** AVAILABLE DATA follows **

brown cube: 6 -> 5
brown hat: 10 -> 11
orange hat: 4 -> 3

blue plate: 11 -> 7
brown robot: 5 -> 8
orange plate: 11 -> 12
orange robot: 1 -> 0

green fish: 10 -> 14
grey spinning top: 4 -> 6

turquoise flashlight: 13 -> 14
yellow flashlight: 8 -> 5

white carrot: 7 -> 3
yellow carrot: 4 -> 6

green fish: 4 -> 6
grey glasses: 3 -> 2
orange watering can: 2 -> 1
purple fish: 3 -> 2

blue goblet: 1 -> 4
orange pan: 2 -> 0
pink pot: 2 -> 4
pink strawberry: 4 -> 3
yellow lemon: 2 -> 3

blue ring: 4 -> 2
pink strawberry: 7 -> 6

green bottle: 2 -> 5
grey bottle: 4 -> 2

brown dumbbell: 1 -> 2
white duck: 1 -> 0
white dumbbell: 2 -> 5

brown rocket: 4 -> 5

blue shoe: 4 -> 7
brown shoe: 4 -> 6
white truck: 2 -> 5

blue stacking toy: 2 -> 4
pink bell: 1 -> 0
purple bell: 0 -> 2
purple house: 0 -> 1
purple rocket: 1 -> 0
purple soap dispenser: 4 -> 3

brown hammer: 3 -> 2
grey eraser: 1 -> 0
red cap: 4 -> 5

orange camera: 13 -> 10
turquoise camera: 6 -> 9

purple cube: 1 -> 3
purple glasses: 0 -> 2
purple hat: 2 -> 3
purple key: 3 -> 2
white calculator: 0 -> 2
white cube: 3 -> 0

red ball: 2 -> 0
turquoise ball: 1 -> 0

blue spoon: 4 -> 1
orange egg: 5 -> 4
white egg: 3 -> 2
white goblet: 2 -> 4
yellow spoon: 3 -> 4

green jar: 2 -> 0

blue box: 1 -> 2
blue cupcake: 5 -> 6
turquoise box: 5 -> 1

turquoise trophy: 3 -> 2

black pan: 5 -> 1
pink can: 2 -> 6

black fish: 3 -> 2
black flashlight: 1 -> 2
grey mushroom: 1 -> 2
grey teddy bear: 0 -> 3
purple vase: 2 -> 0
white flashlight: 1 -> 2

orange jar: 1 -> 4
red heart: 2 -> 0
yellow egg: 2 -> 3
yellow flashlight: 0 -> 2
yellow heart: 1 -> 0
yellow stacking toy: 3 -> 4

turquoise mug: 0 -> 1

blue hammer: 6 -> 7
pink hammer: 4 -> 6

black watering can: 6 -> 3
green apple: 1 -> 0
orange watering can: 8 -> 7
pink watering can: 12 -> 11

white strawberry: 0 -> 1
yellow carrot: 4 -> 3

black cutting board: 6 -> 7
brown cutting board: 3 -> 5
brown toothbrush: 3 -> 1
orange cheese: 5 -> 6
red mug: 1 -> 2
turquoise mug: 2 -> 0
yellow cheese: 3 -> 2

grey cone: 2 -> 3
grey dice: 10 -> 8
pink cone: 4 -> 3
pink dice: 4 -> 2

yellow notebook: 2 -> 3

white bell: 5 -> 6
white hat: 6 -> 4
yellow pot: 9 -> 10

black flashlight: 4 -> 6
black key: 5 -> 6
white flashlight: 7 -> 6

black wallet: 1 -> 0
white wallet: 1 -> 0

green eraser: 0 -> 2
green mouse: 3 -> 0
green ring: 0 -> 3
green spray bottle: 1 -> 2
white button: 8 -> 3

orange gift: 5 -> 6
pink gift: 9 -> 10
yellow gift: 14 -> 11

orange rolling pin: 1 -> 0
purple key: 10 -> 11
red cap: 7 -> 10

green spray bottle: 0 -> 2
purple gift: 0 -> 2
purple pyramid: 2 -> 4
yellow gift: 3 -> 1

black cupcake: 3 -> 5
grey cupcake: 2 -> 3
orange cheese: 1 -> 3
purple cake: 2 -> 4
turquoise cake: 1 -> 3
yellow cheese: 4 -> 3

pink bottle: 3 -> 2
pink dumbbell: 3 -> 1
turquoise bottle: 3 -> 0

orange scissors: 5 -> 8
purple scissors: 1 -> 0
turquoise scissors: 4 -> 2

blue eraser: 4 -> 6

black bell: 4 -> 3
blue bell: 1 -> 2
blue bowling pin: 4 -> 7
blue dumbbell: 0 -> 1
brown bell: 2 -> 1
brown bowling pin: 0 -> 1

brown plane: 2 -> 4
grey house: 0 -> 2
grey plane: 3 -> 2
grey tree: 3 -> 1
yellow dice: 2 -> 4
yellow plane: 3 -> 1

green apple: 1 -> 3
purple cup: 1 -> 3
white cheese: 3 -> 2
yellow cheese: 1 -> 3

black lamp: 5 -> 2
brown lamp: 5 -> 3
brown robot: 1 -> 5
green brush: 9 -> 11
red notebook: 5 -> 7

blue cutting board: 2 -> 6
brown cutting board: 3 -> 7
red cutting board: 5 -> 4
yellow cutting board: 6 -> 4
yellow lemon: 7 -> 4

** End of AVAILABLE DATA **

**THE PROBLEM:**
Output, please, only the lines running from the start of the entries through the line that contains "purple soap dispenser: 4 -> 3", including both of those lines.

**ANSWER TO THE EXERCISE:**
brown cube: 6 -> 5
brown hat: 10 -> 11
orange hat: 4 -> 3

blue plate: 11 -> 7
brown robot: 5 -> 8
orange plate: 11 -> 12
orange robot: 1 -> 0

green fish: 10 -> 14
grey spinning top: 4 -> 6

turquoise flashlight: 13 -> 14
yellow flashlight: 8 -> 5

white carrot: 7 -> 3
yellow carrot: 4 -> 6

green fish: 4 -> 6
grey glasses: 3 -> 2
orange watering can: 2 -> 1
purple fish: 3 -> 2

blue goblet: 1 -> 4
orange pan: 2 -> 0
pink pot: 2 -> 4
pink strawberry: 4 -> 3
yellow lemon: 2 -> 3

blue ring: 4 -> 2
pink strawberry: 7 -> 6

green bottle: 2 -> 5
grey bottle: 4 -> 2

brown dumbbell: 1 -> 2
white duck: 1 -> 0
white dumbbell: 2 -> 5

brown rocket: 4 -> 5

blue shoe: 4 -> 7
brown shoe: 4 -> 6
white truck: 2 -> 5

blue stacking toy: 2 -> 4
pink bell: 1 -> 0
purple bell: 0 -> 2
purple house: 0 -> 1
purple rocket: 1 -> 0
purple soap dispenser: 4 -> 3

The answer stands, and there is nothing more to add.